Given records
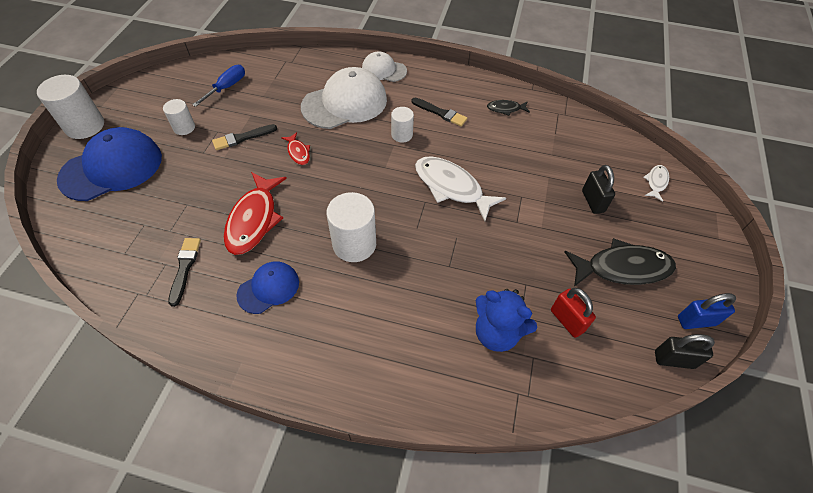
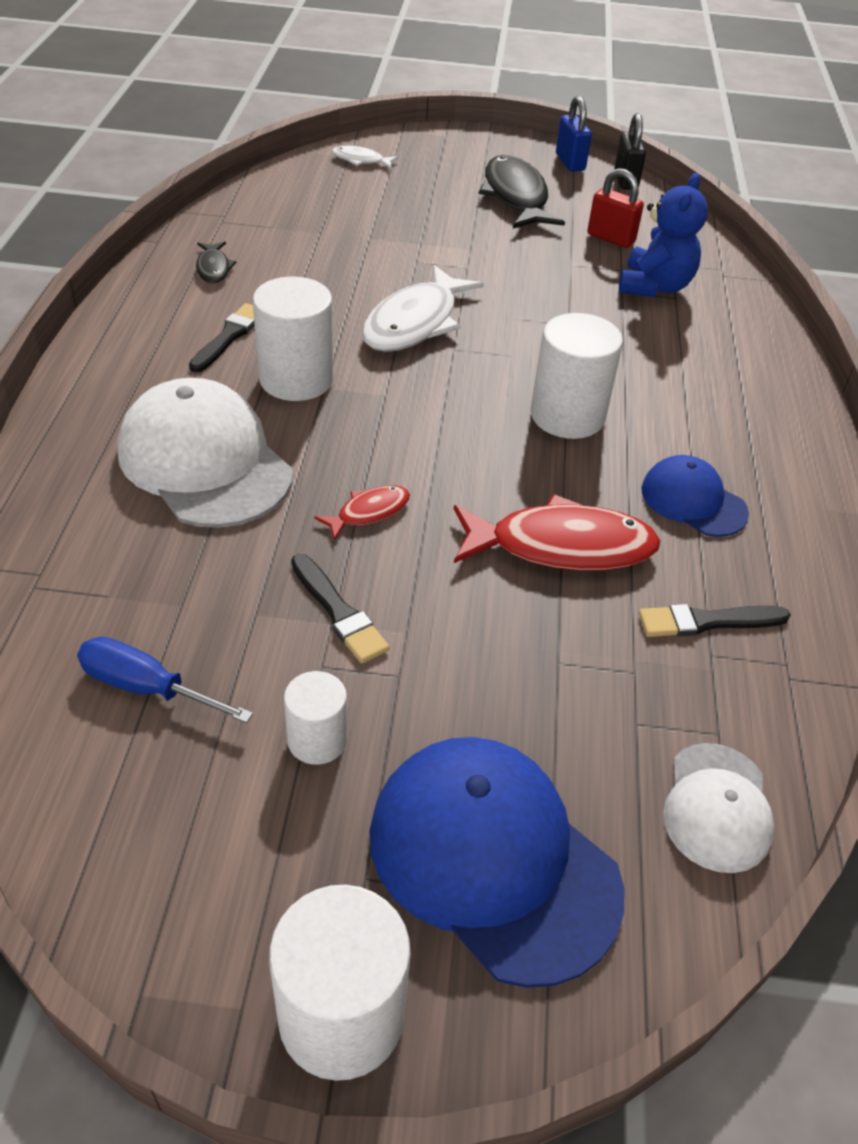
camera: 100 degrees left, 10 degrees down
white cap [362,51,407,82] -> white cap moved to [663,743,774,873]
white cylinder [391,107,414,143] -> white cylinder [253,277,334,401], size x1.74
red padlock [551,288,596,338] -> red padlock turned 75 degrees clockwise [587,168,644,248]
black padlock [582,165,615,214] -> none

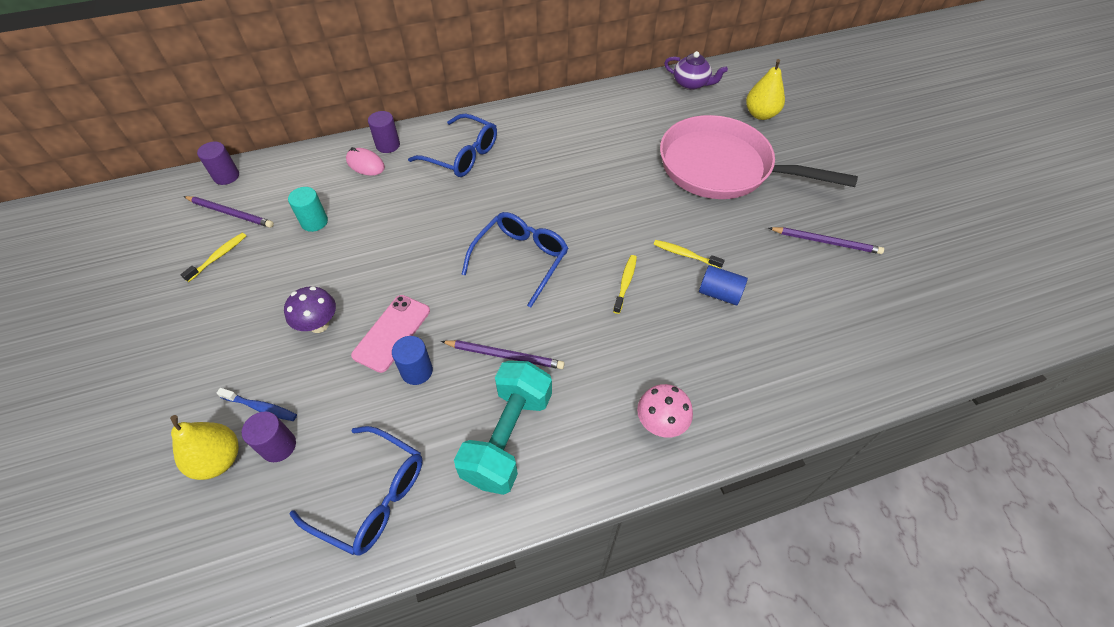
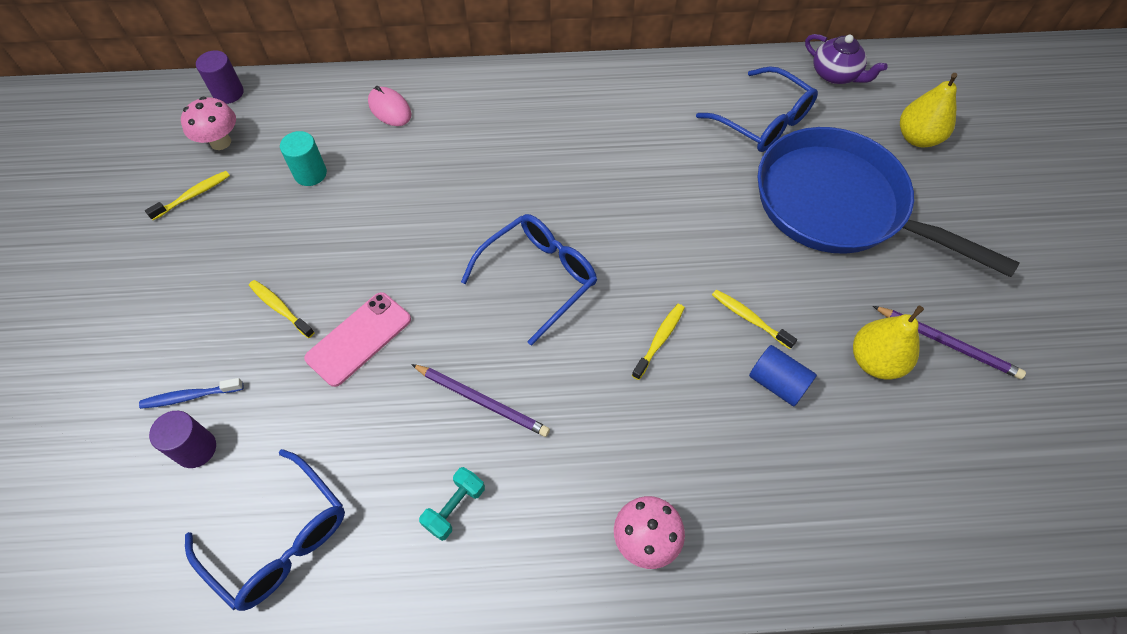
camera: 15 degrees right, 5 degrees up
yellow pear [170,415,239,480] -> yellow pear moved to [853,305,924,380]
purple pencil [183,196,274,228] -> pink mushroom [181,97,236,150]
blue toothbrush [217,388,297,421] -> blue toothbrush turned 135 degrees clockwise [139,378,243,409]
purple mushroom [284,287,336,333] -> yellow toothbrush [249,280,315,338]
purple cylinder [368,111,400,153] -> none
blue cylinder [392,336,433,385] -> none
blue glasses [408,113,497,177] -> blue glasses moved to [696,66,818,152]
turquoise dumbbell [454,361,552,495] -> turquoise dumbbell [419,467,485,541], size x0.45
pink pan [660,115,858,199] -> blue pan [757,127,1020,277]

To do
Each line with "turned" in it must be identified and copied from the material.

Result of this task
red padlock [551,288,596,338] -> red padlock turned 75 degrees clockwise [587,168,644,248]
blue toothbrush [217,388,297,421] -> blue toothbrush turned 135 degrees clockwise [139,378,243,409]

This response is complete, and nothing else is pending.